Write out the data that follows exactly, keeping every picture out.

Information shown:
==*==
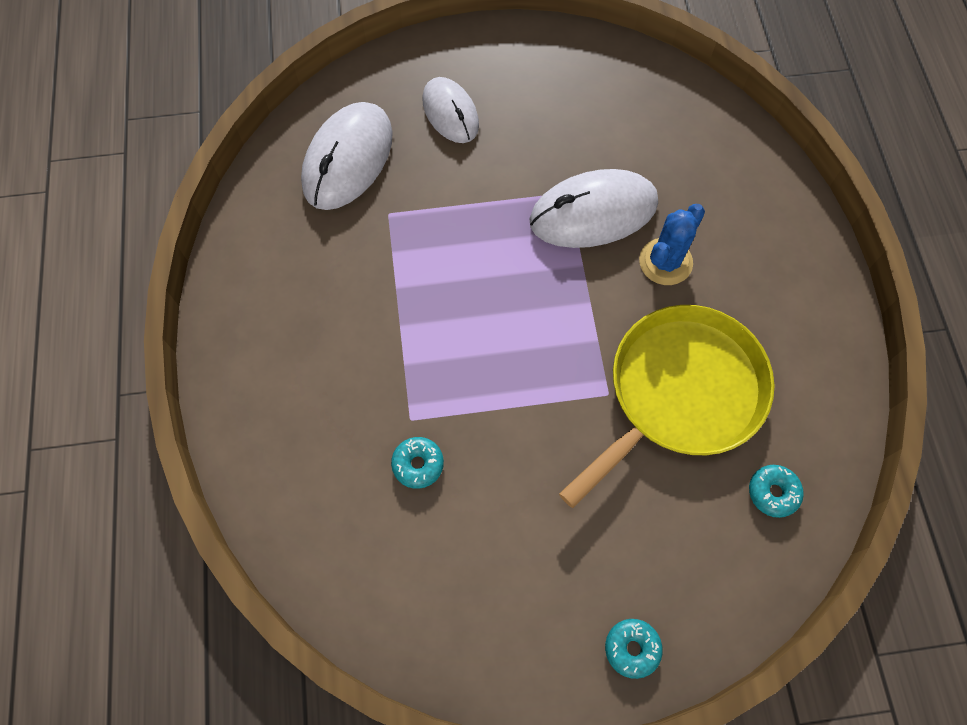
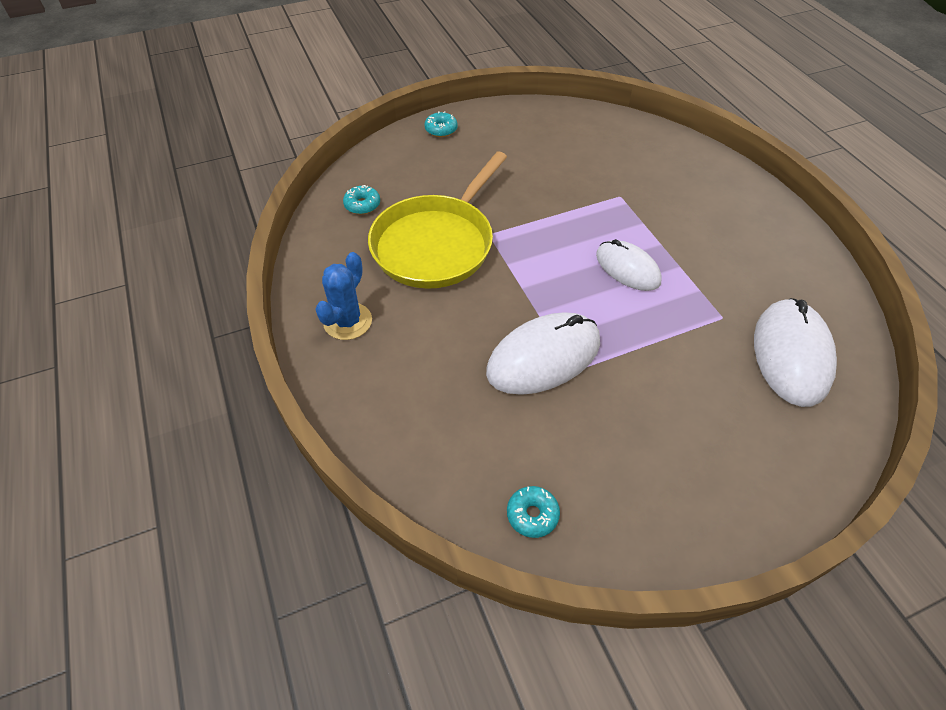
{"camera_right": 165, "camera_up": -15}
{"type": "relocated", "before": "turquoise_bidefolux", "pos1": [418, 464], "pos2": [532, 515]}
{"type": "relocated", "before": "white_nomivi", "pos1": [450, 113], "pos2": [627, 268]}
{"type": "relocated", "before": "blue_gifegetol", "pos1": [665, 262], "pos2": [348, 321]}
==*==
Answer box:
{"camera_right": 165, "camera_up": -15}
{"type": "relocated", "before": "turquoise_bidefolux", "pos1": [418, 464], "pos2": [532, 515]}
{"type": "relocated", "before": "white_nomivi", "pos1": [450, 113], "pos2": [627, 268]}
{"type": "relocated", "before": "blue_gifegetol", "pos1": [665, 262], "pos2": [348, 321]}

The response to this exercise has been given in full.